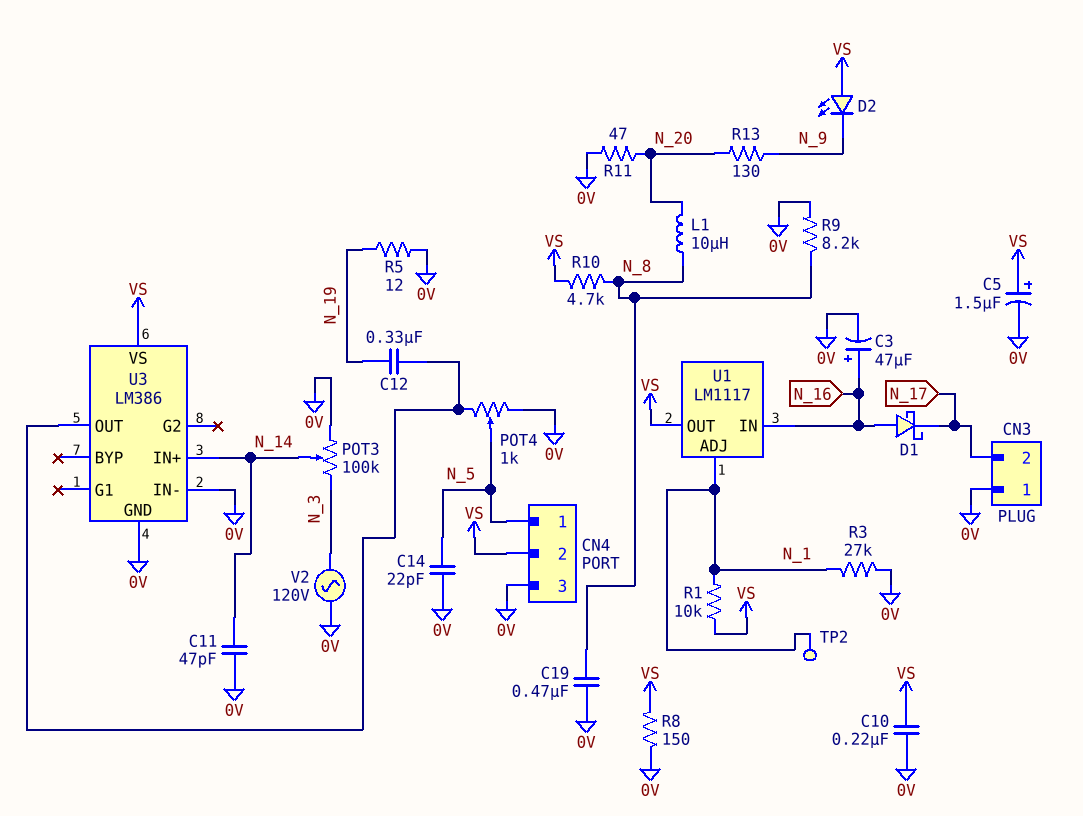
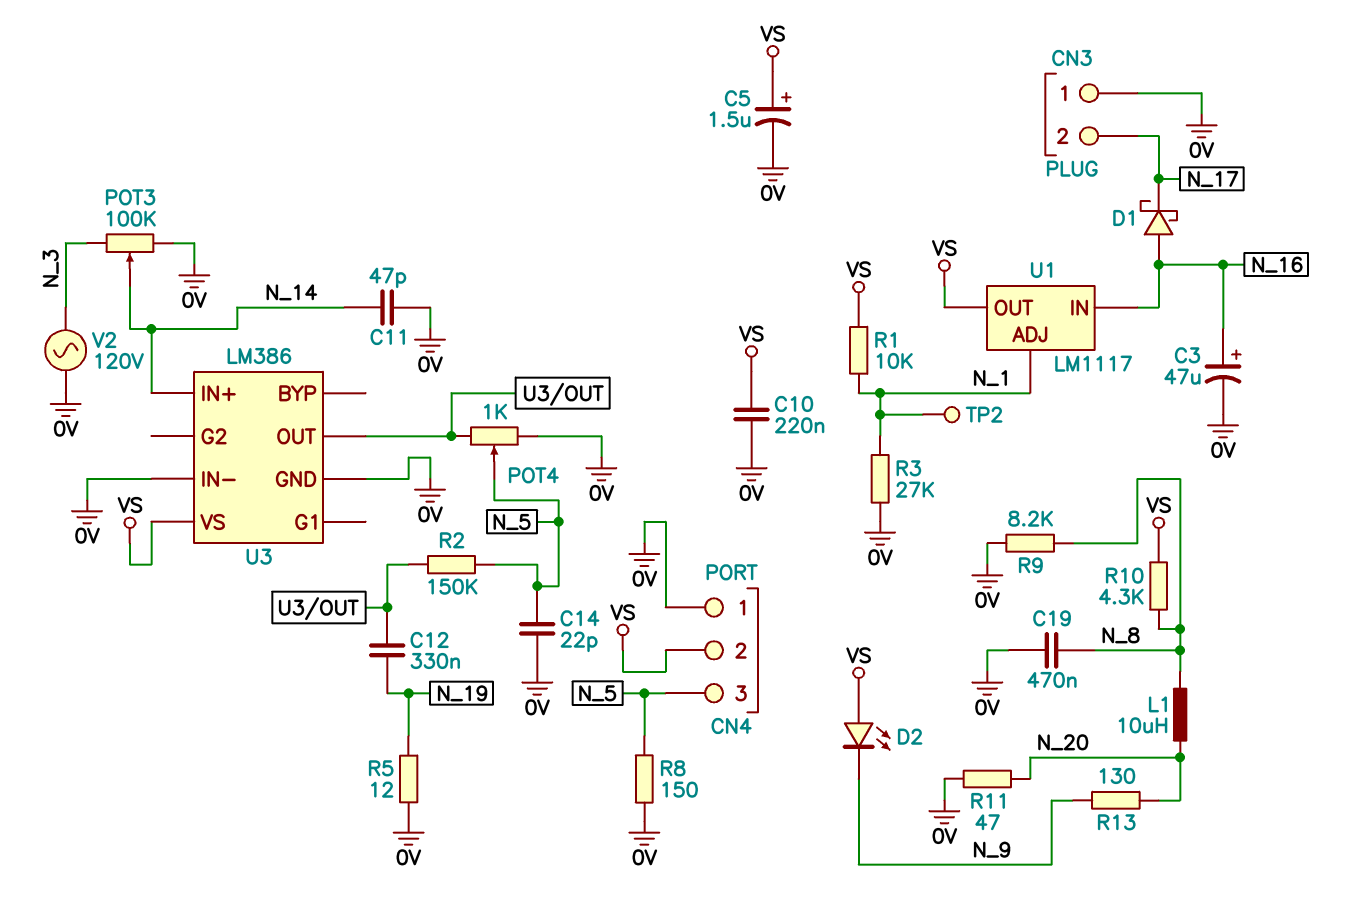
CN4 pin 1: N_5 -> 0V
CN4 pin 3: 0V -> N_5
R2: none -> 150k (N_5, U3/OUT)
R8: 150 (0V, VS) -> 150 (0V, N_5)
R10: 4.7k (N_8, VS) -> 4.3k (N_8, VS)

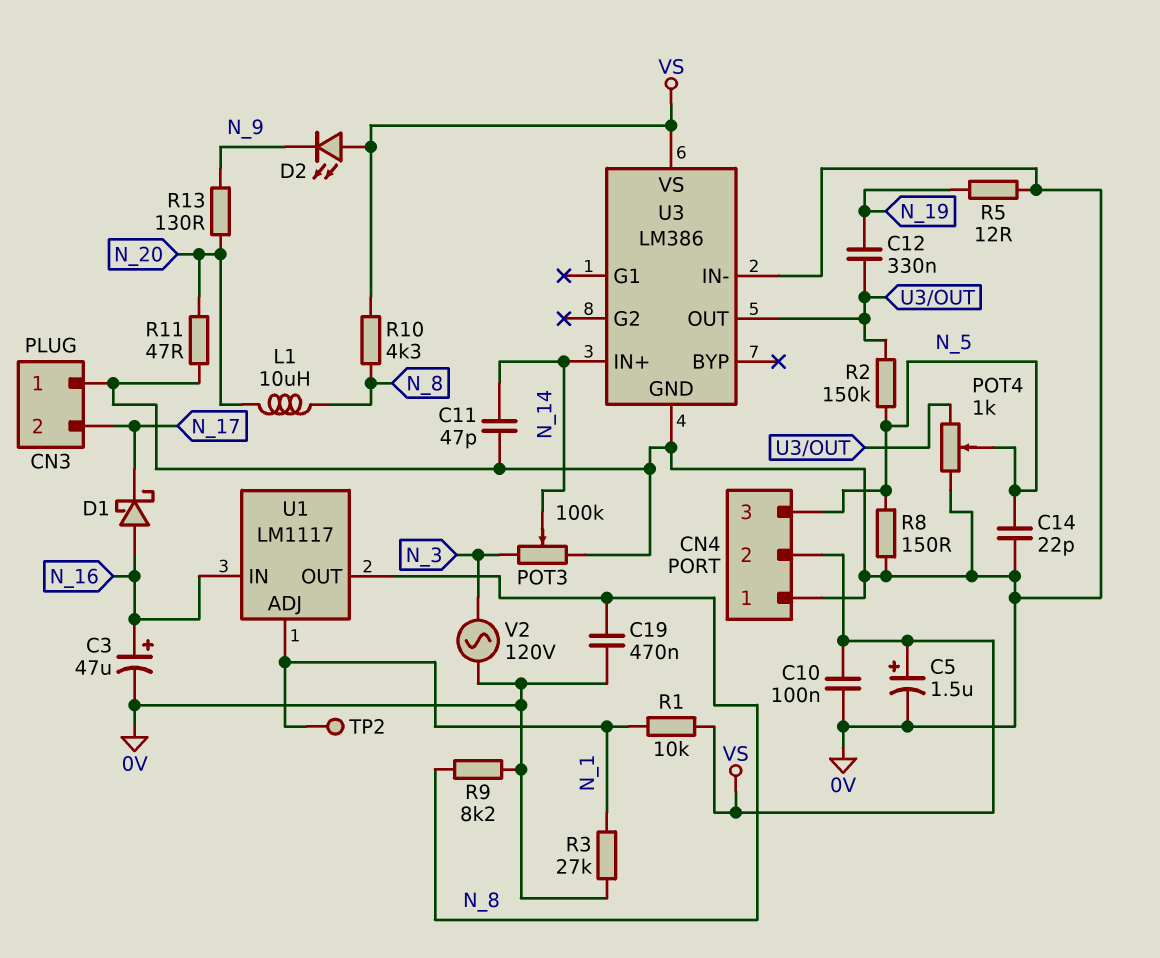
C10: 220nF (0V, VS) -> 100nF (0V, VS)
U1 pin OUT: VS -> N_8

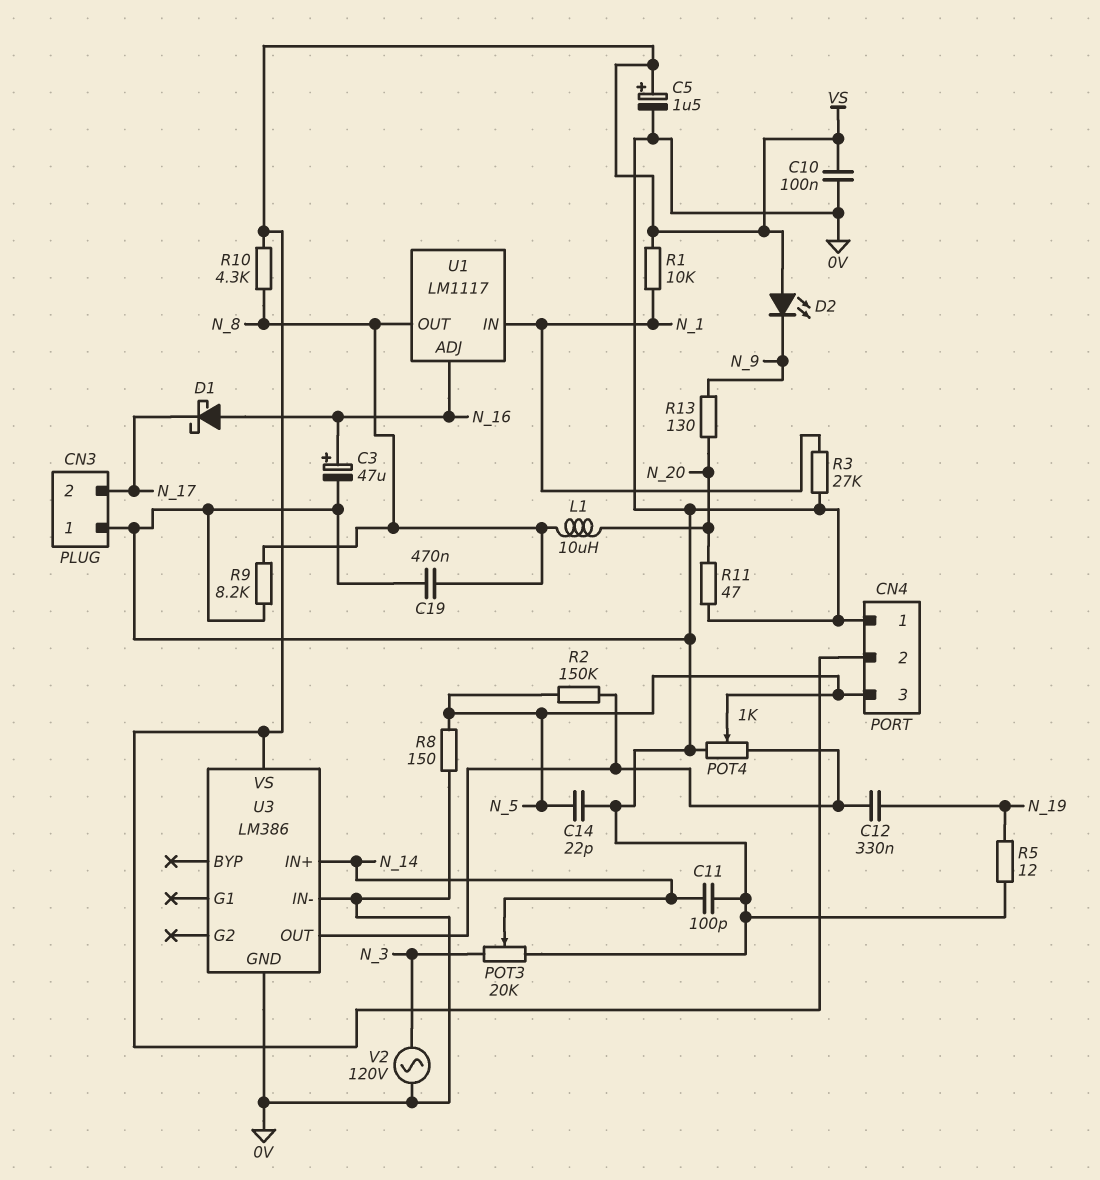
C11: 47pF (0V, N_14) -> 100pF (0V, N_14)
POT3: 100k (0V, N_3, wiper N_14) -> 20k (0V, N_3, wiper N_14)
TP2: test point (N_1) -> none
U1 pin ADJ: N_1 -> N_16
U1 pin IN: N_16 -> N_1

→ WHAT IS NEEDED
Keep the pictures out and transcribe the entries exactly.

→ RESPONSE BELOW
CN4 pin 1: N_5 -> 0V
CN4 pin 3: 0V -> N_5
R2: none -> 150k (N_5, U3/OUT)
R8: 150 (0V, VS) -> 150 (0V, N_5)
R10: 4.7k (N_8, VS) -> 4.3k (N_8, VS)

C10: 220nF (0V, VS) -> 100nF (0V, VS)
U1 pin OUT: VS -> N_8

C11: 47pF (0V, N_14) -> 100pF (0V, N_14)
POT3: 100k (0V, N_3, wiper N_14) -> 20k (0V, N_3, wiper N_14)
TP2: test point (N_1) -> none
U1 pin ADJ: N_1 -> N_16
U1 pin IN: N_16 -> N_1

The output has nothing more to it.